■ Materials provided

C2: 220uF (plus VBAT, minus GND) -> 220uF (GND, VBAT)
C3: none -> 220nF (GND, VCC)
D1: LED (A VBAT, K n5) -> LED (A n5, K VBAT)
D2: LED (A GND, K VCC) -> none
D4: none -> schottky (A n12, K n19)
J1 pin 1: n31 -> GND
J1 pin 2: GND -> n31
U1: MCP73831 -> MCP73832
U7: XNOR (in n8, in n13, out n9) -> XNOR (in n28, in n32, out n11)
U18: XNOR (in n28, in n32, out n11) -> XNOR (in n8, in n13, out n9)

* * *

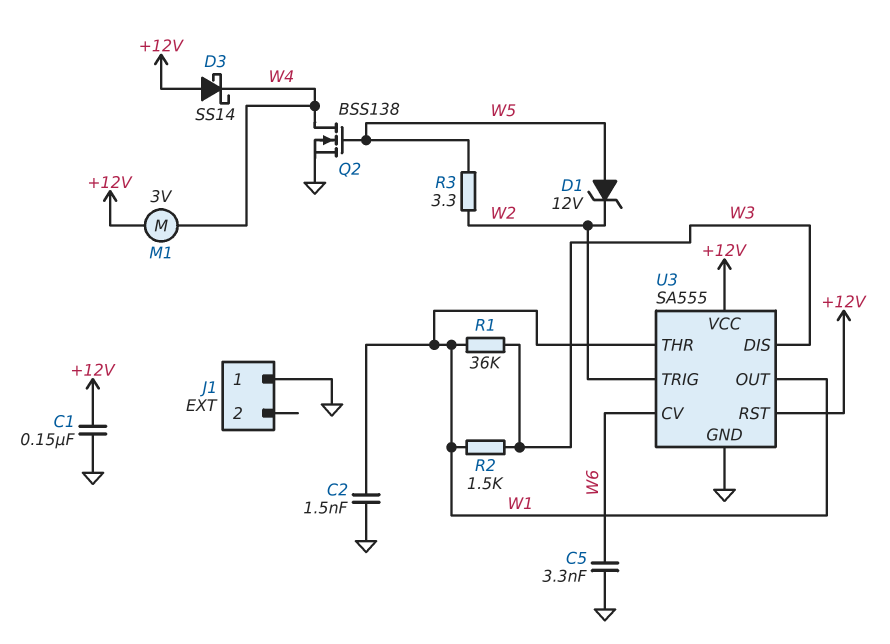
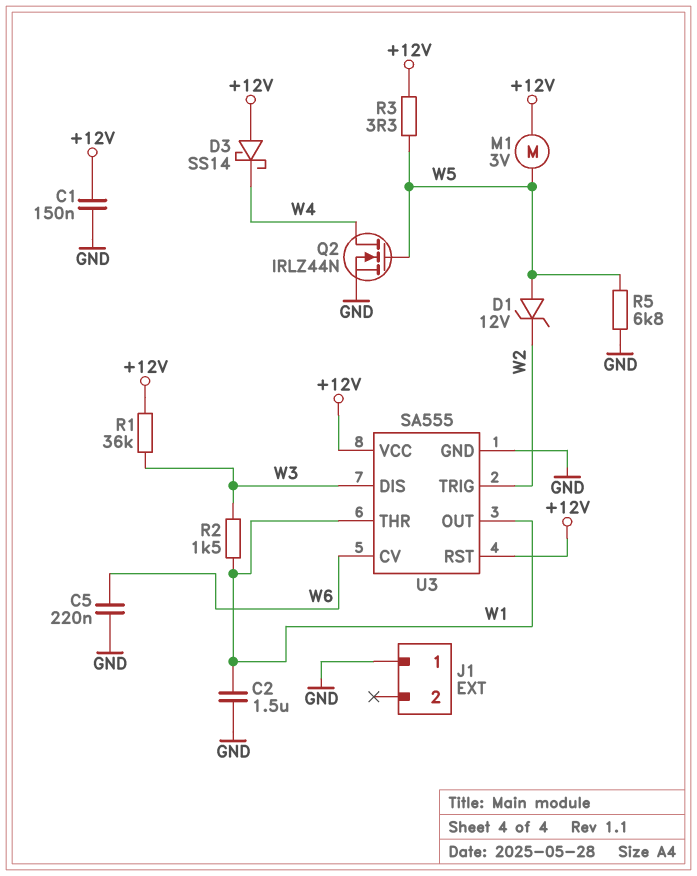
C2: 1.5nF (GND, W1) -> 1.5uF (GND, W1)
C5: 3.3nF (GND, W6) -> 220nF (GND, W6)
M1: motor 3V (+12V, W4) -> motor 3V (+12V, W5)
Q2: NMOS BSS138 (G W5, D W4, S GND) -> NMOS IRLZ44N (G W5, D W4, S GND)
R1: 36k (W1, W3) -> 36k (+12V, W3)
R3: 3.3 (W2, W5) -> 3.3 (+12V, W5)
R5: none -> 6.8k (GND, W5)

■ What is needed
Once the line with "C5: 3.3nF (GND, W6) -> 220nF (GND, W6)" is found in the records above, print exactly that line and every line after it through the line with "R5: none -> 6.8k (GND, W5)".

■ Expected output
C5: 3.3nF (GND, W6) -> 220nF (GND, W6)
M1: motor 3V (+12V, W4) -> motor 3V (+12V, W5)
Q2: NMOS BSS138 (G W5, D W4, S GND) -> NMOS IRLZ44N (G W5, D W4, S GND)
R1: 36k (W1, W3) -> 36k (+12V, W3)
R3: 3.3 (W2, W5) -> 3.3 (+12V, W5)
R5: none -> 6.8k (GND, W5)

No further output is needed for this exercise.